» **Coordinate-based change listings**

* * *

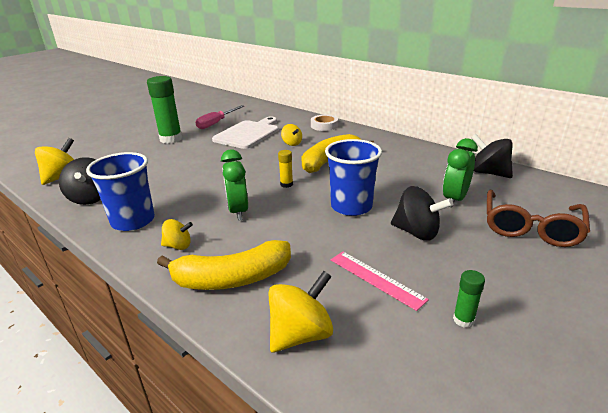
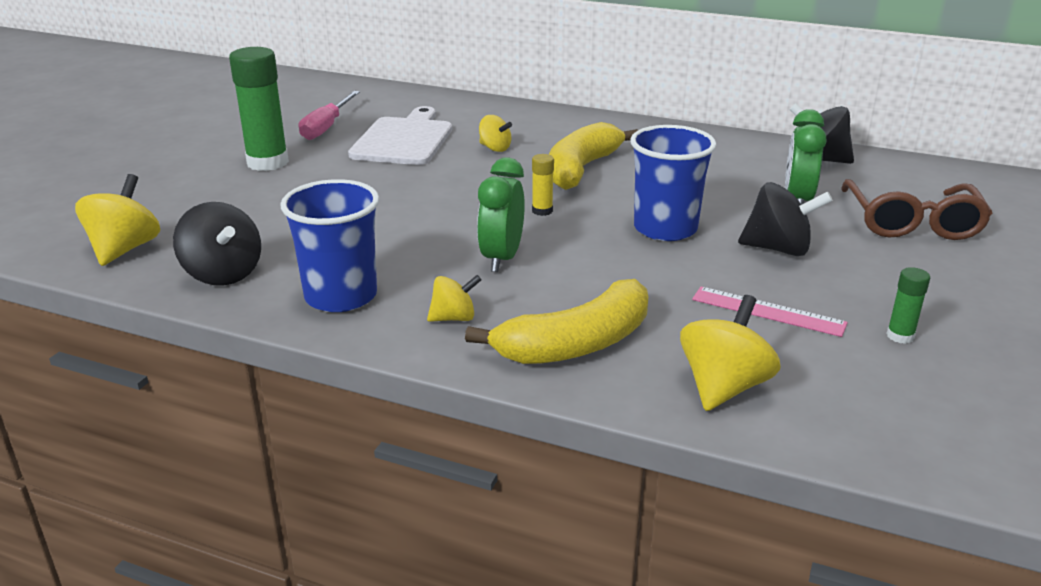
camera: 20 degrees left, 0 degrees up
green clock [221,149,248,221] -> green clock turned 45 degrees clockwise [477,158,525,272]
white tape [311,115,338,131] -> none

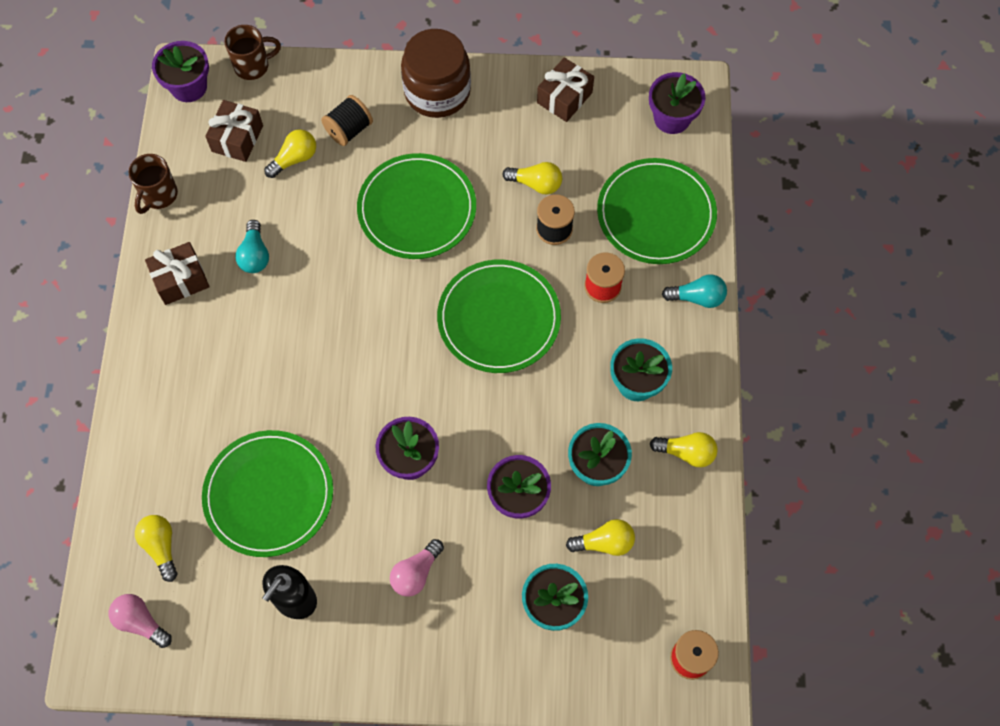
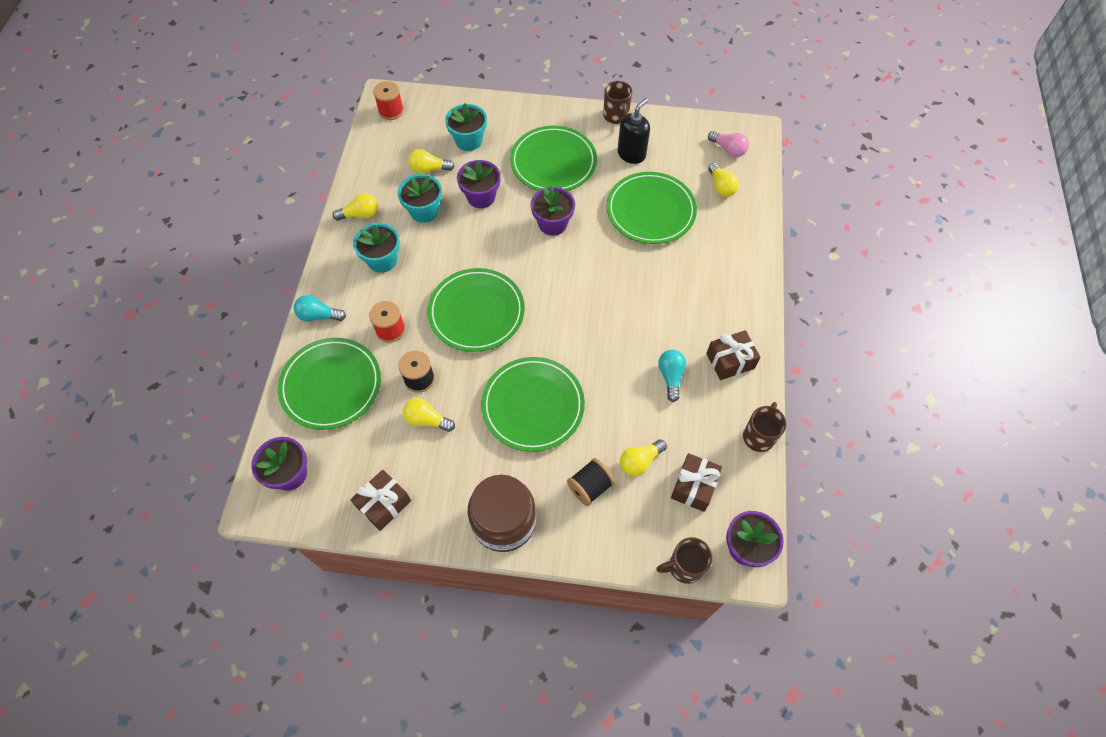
camera: 175 degrees left, 5 degrees down
pink light bulb [390,539,444,597] -> green plate [510,126,597,191]
yellow light bulb [650,432,717,467] -> yellow light bulb turned 150 degrees clockwise [332,193,378,221]
none -> brown mug [603,81,632,124]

* * *

» **Problem details**
Your copy should match the entries exactly, minus the pictures.

» **Written solution**
camera: 20 degrees left, 0 degrees up
green clock [221,149,248,221] -> green clock turned 45 degrees clockwise [477,158,525,272]
white tape [311,115,338,131] -> none

camera: 175 degrees left, 5 degrees down
pink light bulb [390,539,444,597] -> green plate [510,126,597,191]
yellow light bulb [650,432,717,467] -> yellow light bulb turned 150 degrees clockwise [332,193,378,221]
none -> brown mug [603,81,632,124]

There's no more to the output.